Aim of the exercise: Below are some records. Return exactly the lines from the one containing "old: nokudi (purple)" through the one containing "first_place: [570, 332]", both included, and only those.

[Collection entries]
------------------------------------

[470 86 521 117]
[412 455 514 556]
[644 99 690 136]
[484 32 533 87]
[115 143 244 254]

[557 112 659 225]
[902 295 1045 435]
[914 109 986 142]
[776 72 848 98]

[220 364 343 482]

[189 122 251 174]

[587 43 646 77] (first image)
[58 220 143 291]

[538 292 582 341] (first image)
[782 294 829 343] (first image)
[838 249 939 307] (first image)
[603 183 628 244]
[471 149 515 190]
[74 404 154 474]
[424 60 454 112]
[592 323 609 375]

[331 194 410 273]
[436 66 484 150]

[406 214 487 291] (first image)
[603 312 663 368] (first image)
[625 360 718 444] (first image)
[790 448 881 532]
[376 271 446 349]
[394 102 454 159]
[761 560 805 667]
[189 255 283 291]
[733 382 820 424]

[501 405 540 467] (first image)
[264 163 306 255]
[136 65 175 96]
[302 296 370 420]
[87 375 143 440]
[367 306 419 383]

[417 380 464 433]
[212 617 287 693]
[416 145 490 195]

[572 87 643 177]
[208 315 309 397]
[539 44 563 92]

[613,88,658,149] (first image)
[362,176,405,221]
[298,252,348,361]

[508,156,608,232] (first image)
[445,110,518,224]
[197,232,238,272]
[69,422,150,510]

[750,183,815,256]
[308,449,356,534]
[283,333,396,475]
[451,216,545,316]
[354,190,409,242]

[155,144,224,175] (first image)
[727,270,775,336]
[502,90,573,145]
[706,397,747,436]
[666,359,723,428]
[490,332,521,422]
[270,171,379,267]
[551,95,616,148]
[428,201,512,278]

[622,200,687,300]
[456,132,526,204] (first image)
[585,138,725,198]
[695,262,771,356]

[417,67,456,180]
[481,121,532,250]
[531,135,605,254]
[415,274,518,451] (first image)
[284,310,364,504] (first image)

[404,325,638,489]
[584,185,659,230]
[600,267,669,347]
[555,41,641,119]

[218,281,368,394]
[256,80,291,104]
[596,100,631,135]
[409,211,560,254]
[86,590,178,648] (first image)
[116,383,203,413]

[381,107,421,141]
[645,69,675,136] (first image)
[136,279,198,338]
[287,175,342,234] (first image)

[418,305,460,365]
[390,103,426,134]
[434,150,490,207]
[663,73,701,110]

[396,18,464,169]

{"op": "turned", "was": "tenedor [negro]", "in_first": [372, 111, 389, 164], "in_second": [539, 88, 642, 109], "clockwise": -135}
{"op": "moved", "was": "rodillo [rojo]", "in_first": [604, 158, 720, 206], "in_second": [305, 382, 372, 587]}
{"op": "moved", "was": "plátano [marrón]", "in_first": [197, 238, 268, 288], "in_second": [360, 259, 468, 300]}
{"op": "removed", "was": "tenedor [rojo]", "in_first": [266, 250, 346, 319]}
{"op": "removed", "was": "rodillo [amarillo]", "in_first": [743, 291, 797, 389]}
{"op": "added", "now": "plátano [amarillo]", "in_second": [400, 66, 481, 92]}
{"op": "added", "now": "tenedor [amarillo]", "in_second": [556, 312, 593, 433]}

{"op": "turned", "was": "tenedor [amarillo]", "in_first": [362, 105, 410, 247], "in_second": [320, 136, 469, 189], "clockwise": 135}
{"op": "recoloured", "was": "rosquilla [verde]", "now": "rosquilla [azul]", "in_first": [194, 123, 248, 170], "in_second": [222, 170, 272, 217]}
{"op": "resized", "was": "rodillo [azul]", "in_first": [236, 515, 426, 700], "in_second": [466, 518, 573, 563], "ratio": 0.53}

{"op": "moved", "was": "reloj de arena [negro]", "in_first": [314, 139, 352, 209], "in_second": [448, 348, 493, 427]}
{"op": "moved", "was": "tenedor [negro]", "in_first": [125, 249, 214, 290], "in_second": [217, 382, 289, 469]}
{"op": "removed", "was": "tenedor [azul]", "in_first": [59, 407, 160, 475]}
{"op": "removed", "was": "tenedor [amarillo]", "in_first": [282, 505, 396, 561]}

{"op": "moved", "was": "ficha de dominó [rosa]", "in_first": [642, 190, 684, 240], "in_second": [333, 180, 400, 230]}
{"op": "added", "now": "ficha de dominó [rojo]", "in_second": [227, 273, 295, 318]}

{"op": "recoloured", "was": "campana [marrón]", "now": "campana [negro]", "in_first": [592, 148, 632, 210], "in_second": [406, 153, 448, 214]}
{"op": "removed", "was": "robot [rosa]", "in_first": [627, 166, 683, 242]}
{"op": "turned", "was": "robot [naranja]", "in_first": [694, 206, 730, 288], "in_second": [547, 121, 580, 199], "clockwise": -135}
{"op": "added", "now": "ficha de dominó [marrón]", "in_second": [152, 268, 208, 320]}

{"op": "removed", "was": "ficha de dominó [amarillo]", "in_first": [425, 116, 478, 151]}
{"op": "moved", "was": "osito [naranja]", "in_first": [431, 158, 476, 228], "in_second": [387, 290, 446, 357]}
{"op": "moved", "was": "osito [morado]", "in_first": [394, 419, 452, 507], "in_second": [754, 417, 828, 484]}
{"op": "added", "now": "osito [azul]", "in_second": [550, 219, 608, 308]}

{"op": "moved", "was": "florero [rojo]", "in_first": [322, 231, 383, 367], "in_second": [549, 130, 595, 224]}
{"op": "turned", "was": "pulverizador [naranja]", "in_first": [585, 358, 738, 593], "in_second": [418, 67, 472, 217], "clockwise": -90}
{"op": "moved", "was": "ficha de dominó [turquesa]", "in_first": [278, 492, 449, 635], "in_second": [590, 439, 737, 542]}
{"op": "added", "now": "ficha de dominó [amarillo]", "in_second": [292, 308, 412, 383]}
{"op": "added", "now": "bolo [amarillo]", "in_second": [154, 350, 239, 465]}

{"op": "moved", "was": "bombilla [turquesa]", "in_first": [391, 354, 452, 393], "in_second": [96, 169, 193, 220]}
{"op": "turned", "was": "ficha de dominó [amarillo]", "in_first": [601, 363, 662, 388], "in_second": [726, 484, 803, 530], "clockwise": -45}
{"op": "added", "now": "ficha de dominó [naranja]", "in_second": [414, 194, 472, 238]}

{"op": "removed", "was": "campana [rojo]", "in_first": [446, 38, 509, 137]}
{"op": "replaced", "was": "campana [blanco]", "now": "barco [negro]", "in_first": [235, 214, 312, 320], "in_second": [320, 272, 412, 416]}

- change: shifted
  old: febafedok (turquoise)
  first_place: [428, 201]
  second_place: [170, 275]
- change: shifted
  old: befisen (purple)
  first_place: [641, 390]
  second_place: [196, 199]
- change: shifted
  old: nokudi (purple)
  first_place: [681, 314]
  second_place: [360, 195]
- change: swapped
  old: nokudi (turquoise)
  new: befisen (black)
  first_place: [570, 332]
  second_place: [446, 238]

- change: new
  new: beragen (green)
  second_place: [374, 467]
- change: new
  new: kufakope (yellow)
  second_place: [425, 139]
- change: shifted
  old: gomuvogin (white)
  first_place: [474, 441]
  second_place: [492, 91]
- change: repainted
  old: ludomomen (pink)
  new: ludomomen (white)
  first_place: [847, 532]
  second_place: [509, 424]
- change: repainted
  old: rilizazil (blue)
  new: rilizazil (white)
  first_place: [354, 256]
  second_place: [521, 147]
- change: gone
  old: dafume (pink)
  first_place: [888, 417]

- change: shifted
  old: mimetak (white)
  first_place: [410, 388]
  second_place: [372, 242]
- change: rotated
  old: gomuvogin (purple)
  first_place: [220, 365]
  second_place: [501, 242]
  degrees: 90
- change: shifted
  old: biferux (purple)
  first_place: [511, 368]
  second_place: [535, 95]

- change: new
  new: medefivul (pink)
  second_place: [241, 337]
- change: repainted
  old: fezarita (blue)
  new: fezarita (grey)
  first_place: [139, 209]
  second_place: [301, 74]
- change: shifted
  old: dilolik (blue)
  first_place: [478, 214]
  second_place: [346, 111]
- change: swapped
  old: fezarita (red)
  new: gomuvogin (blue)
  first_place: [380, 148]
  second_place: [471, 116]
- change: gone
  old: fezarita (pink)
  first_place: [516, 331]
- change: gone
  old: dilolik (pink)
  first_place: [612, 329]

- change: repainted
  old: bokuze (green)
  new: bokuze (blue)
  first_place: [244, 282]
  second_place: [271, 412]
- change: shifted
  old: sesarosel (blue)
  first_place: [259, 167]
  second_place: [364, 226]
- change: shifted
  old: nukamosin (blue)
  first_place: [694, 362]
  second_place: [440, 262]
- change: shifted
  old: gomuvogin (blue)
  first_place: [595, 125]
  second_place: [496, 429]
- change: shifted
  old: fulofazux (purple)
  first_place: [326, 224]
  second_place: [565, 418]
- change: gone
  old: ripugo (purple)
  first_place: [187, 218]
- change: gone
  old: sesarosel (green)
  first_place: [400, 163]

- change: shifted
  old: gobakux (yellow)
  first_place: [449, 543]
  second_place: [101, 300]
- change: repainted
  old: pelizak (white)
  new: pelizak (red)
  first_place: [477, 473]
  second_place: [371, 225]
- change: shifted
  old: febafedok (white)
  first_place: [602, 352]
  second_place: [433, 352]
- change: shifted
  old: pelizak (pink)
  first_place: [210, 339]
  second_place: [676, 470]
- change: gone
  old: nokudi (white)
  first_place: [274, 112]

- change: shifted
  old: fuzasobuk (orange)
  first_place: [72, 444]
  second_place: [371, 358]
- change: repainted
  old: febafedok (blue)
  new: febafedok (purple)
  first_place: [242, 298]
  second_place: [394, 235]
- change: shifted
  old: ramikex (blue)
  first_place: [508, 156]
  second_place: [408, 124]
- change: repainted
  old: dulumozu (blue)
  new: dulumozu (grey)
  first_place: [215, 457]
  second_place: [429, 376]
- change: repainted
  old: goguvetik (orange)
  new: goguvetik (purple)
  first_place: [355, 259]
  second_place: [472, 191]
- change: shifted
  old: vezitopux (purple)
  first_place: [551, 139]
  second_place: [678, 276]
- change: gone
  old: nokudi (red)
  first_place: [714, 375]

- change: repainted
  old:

------------------------------------

Answer for this exercise:
  old: nokudi (purple)
  first_place: [681, 314]
  second_place: [360, 195]
- change: swapped
  old: nokudi (turquoise)
  new: befisen (black)
  first_place: [570, 332]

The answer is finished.